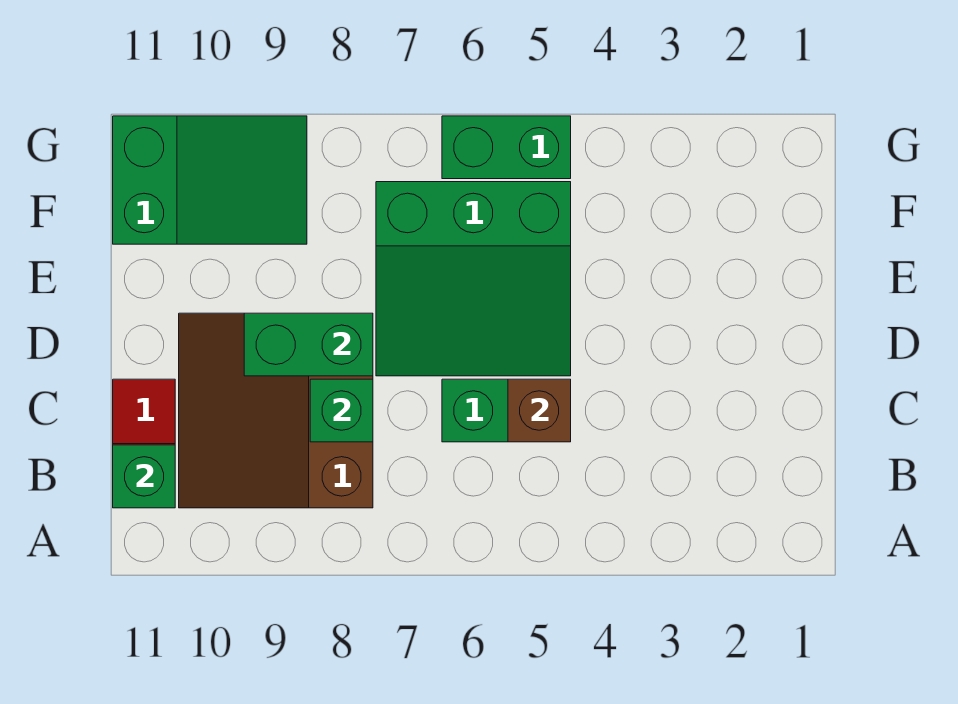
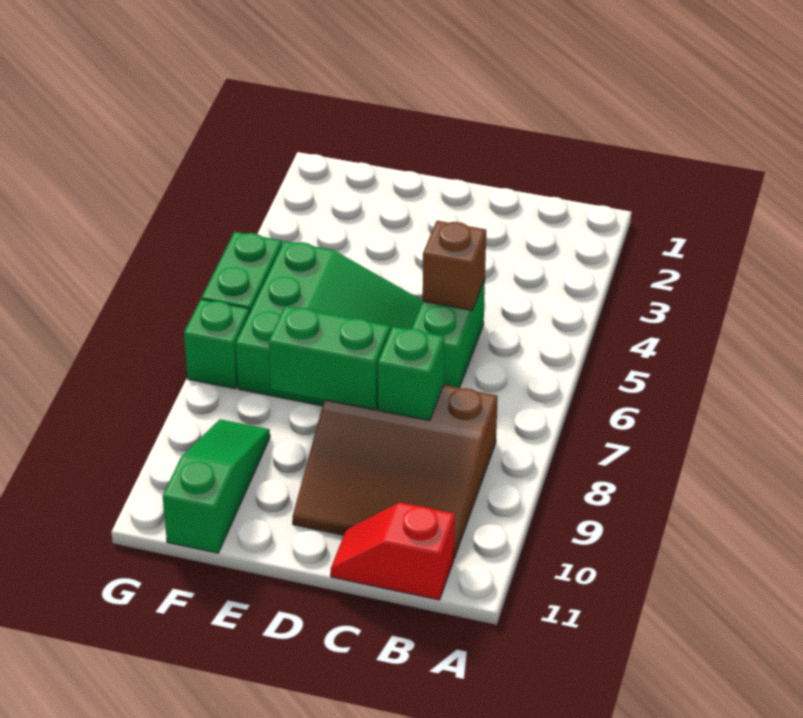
green brick B11 level 2 -> green brick G7 level 1
green brick D8:D9 level 2 -> green brick D8:E8 level 2
green slope F9:G11 level 1 top 11 -> green slope F9:F11 level 1 top 11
● ● ● ● ●
> **Instructions for the task**
An exact copy of the listing above is to be set down, with no pictures in it.

> **Task solution**
green brick B11 level 2 -> green brick G7 level 1
green brick D8:D9 level 2 -> green brick D8:E8 level 2
green slope F9:G11 level 1 top 11 -> green slope F9:F11 level 1 top 11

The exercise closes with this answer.